> [Recorded information]

╭──

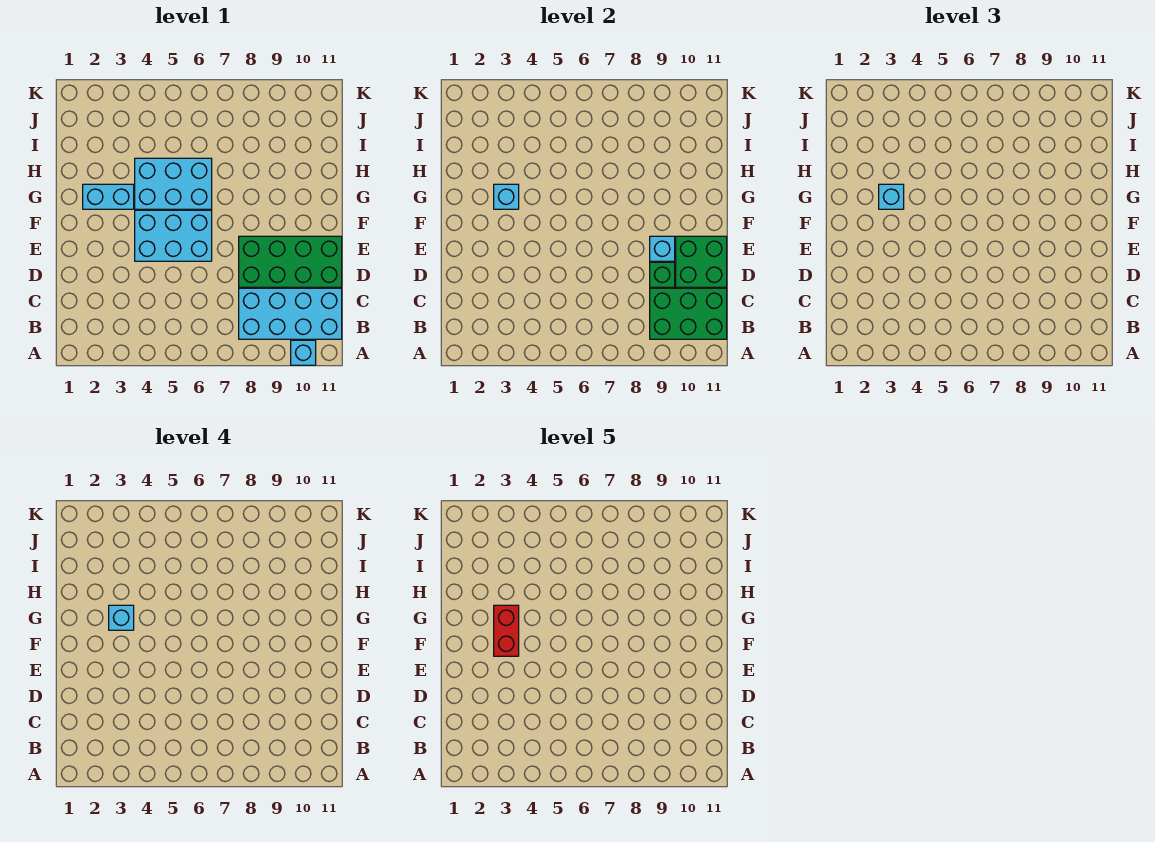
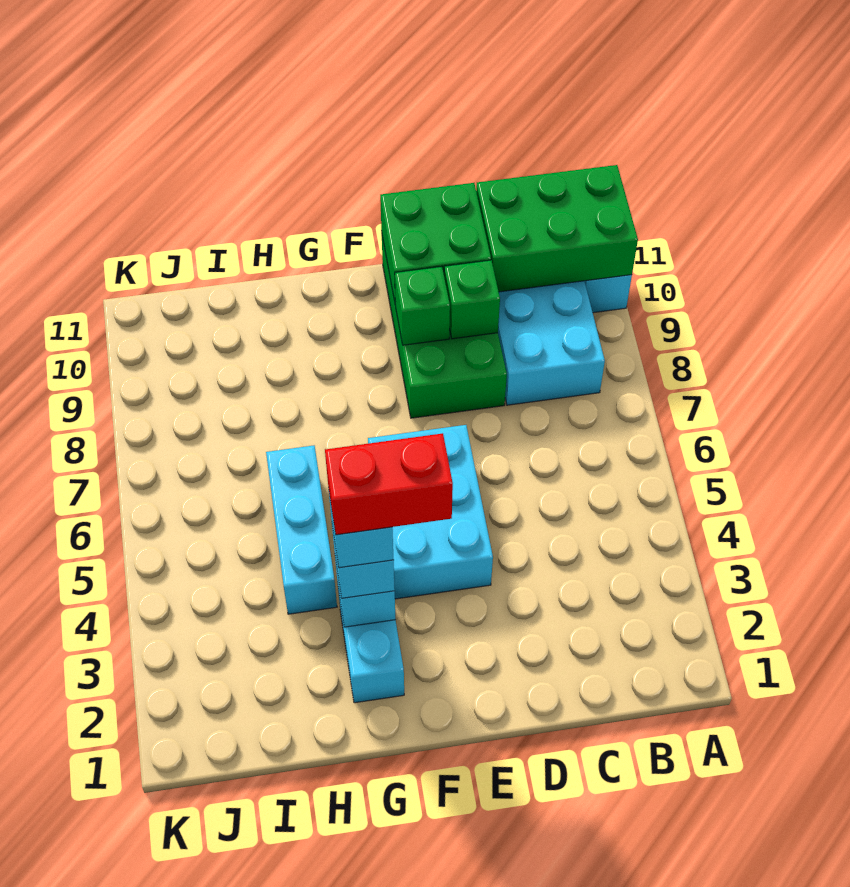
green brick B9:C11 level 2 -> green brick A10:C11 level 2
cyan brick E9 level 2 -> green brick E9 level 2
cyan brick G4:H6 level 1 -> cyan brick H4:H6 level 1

╰──

> [Your instructions] Leaving out the pictures, transcribe the material above exactly.

> [Exercise response]
green brick B9:C11 level 2 -> green brick A10:C11 level 2
cyan brick E9 level 2 -> green brick E9 level 2
cyan brick G4:H6 level 1 -> cyan brick H4:H6 level 1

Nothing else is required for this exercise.